Quote exactly, and only, the lines of the material below from the line with "camera: 100 degrees left, 15 degrees up" through the line with "(293, 216) = (389, 293): orange".

■ **DATASET CONTENT**:
■ ■ ■ ■ ■

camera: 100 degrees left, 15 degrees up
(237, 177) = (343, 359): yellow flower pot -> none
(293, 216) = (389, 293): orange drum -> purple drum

■ ■ ■ ■ ■

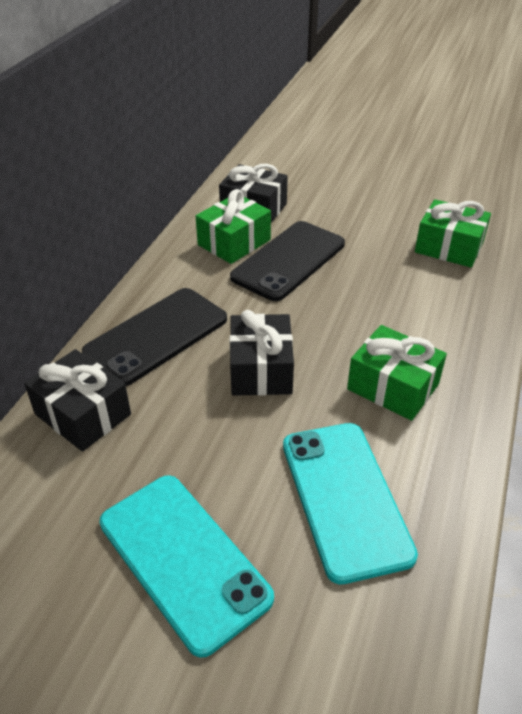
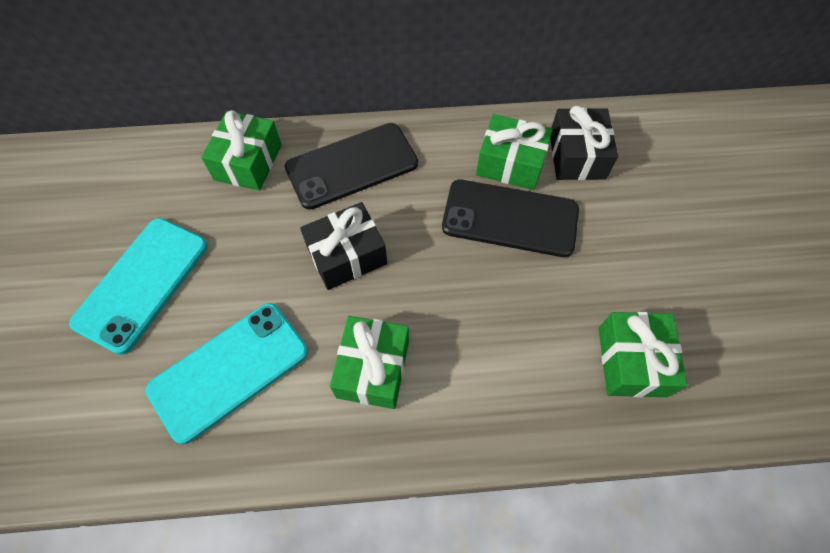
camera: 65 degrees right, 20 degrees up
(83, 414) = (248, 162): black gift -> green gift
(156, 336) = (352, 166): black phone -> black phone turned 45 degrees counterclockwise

■ ■ ■ ■ ■

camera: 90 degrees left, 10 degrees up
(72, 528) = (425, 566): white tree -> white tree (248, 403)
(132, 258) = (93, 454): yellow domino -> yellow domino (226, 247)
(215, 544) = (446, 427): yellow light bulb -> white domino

■ ■ ■ ■ ■

■ **EXERCISE RESULT**:
camera: 100 degrees left, 15 degrees up
(237, 177) = (343, 359): yellow flower pot -> none
(293, 216) = (389, 293): orange drum -> purple drum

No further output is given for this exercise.